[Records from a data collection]
*** Begin section ***
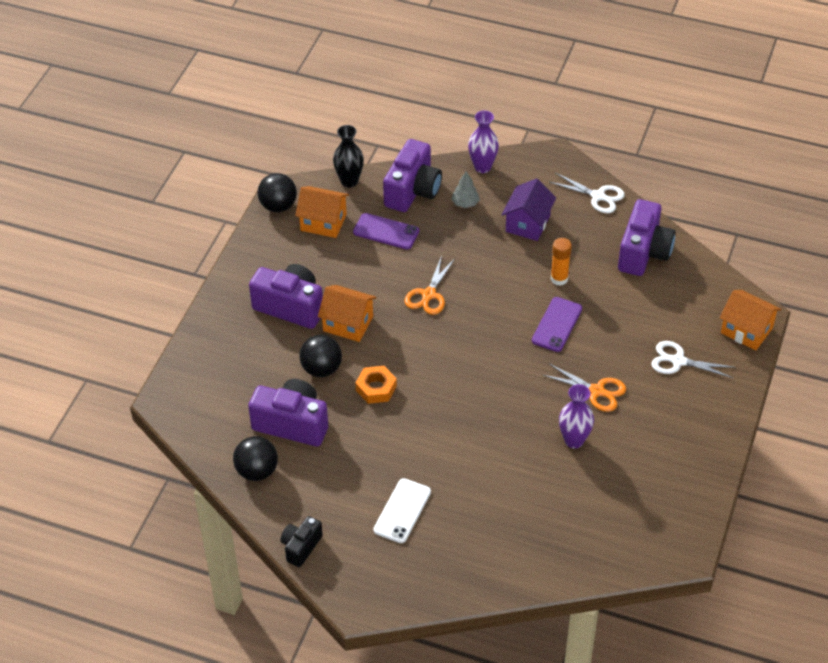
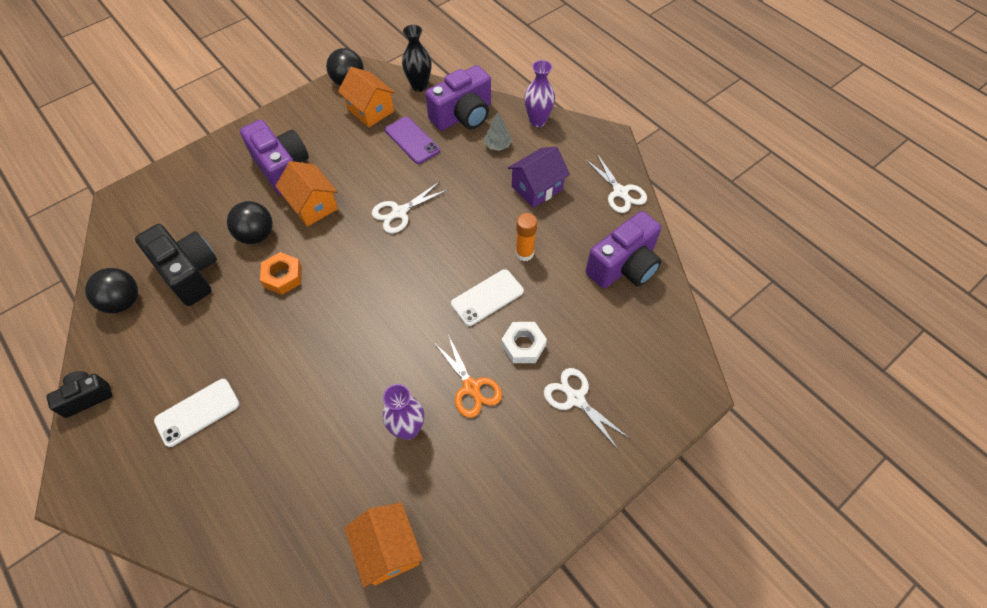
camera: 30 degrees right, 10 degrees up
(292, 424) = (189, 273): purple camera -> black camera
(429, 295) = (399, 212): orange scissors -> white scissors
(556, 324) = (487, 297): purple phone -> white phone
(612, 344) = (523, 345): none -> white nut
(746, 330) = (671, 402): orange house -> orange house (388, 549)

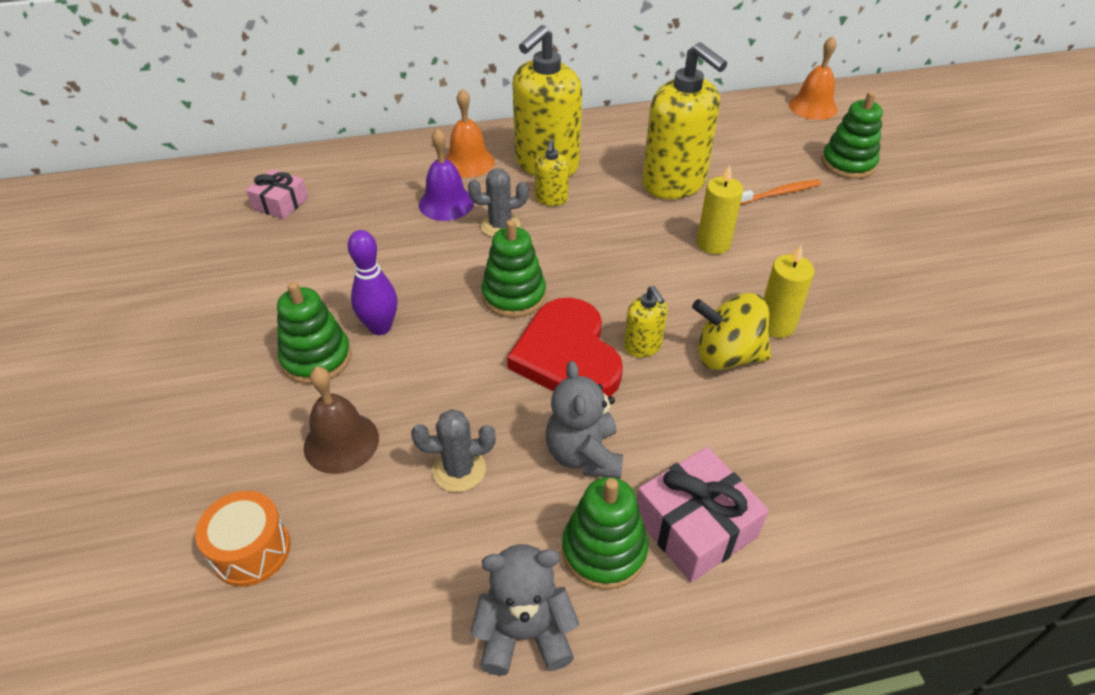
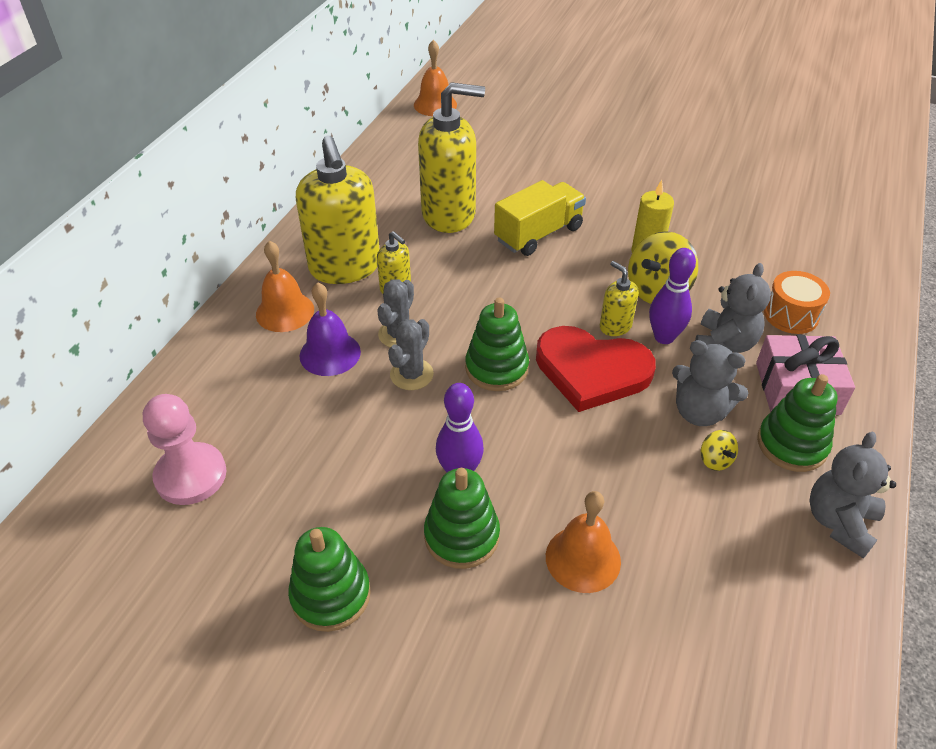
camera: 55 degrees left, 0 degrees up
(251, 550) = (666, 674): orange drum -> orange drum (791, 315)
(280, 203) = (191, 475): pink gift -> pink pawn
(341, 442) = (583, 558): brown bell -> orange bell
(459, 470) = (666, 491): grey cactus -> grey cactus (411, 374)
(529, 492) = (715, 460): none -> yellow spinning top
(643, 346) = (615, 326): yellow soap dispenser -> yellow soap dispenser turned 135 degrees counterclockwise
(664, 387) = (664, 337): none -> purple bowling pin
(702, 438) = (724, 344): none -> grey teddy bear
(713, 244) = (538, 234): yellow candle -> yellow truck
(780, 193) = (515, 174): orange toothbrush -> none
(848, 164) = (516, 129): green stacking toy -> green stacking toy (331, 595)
*** End section ***
*** Begin section ***
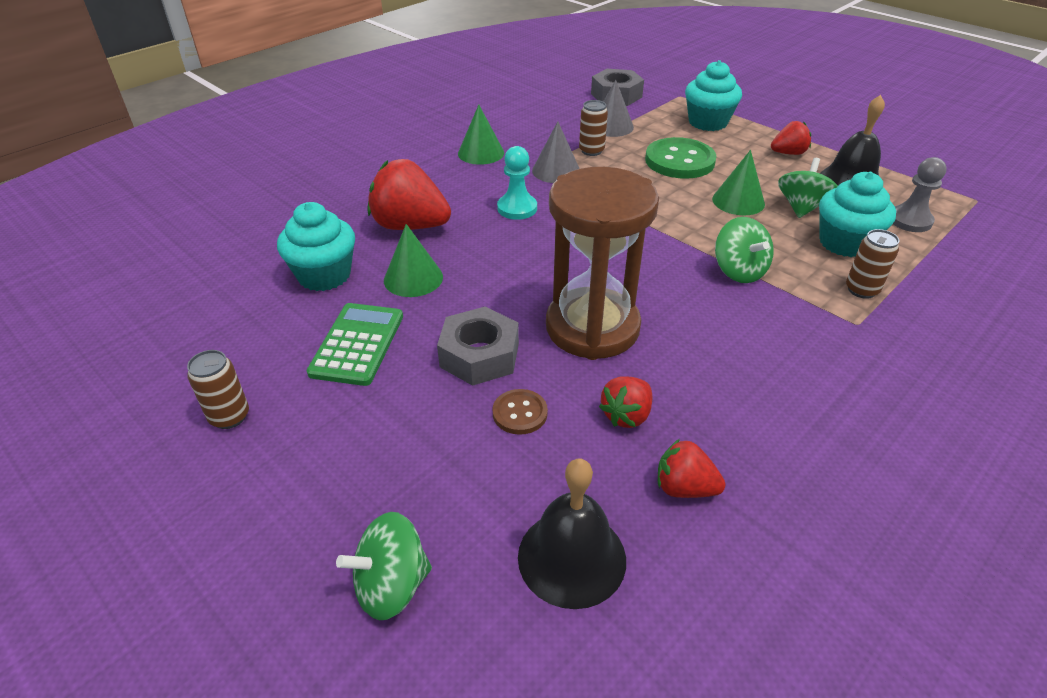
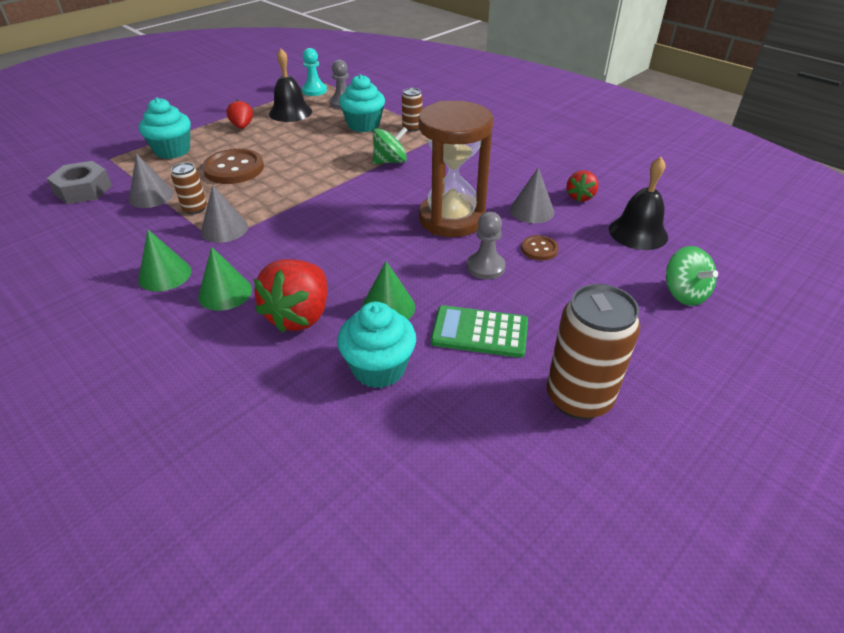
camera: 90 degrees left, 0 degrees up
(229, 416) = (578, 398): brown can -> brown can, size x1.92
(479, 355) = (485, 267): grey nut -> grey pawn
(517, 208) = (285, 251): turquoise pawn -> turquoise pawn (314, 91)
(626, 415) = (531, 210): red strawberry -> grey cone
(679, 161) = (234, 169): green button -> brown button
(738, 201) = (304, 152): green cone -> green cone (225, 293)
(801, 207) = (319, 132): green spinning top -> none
*** End section ***
Find the lines above that hold "cone", then copy each of them.

### Your solution:
(626, 415) = (531, 210): red strawberry -> grey cone
(738, 201) = (304, 152): green cone -> green cone (225, 293)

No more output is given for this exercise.